▸ PROBLEM STATEMENT
Print this span of the material below exactly: the line with "(393, 232) = (716, 148): none -> blue hat", the line with "(540, 402) = (467, 295): red", and every line between them, but nothing else.
◆ ◆ ◆ ◆ ◆
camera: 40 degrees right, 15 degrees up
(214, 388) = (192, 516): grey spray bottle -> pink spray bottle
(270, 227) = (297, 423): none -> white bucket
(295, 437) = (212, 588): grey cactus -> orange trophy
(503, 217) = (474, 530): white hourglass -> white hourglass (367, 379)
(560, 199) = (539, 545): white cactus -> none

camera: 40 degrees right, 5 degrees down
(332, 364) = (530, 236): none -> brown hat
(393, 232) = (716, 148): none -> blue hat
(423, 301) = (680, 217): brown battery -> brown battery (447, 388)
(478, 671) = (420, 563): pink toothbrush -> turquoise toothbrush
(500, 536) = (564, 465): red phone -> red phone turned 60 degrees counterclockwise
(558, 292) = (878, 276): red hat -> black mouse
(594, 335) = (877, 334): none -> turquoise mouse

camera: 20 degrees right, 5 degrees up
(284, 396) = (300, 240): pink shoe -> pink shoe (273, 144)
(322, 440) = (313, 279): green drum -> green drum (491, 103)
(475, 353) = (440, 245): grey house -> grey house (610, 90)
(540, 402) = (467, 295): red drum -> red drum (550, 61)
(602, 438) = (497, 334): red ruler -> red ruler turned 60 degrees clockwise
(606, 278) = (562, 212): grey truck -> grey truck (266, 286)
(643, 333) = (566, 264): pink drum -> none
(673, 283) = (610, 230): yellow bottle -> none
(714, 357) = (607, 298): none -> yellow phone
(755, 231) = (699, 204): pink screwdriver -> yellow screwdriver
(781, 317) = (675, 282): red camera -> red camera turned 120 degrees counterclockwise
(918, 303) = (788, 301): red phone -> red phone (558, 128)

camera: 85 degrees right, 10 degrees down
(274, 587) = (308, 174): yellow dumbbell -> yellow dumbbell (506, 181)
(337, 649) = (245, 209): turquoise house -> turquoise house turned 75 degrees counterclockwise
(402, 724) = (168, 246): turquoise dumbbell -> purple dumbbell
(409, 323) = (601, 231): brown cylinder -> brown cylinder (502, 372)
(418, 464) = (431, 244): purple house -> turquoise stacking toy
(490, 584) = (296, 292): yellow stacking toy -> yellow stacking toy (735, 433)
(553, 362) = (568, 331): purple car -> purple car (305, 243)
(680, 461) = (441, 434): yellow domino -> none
◆ ◆ ◆ ◆ ◆
▸ SOLUTION
(393, 232) = (716, 148): none -> blue hat
(423, 301) = (680, 217): brown battery -> brown battery (447, 388)
(478, 671) = (420, 563): pink toothbrush -> turquoise toothbrush
(500, 536) = (564, 465): red phone -> red phone turned 60 degrees counterclockwise
(558, 292) = (878, 276): red hat -> black mouse
(594, 335) = (877, 334): none -> turquoise mouse

camera: 20 degrees right, 5 degrees up
(284, 396) = (300, 240): pink shoe -> pink shoe (273, 144)
(322, 440) = (313, 279): green drum -> green drum (491, 103)
(475, 353) = (440, 245): grey house -> grey house (610, 90)
(540, 402) = (467, 295): red drum -> red drum (550, 61)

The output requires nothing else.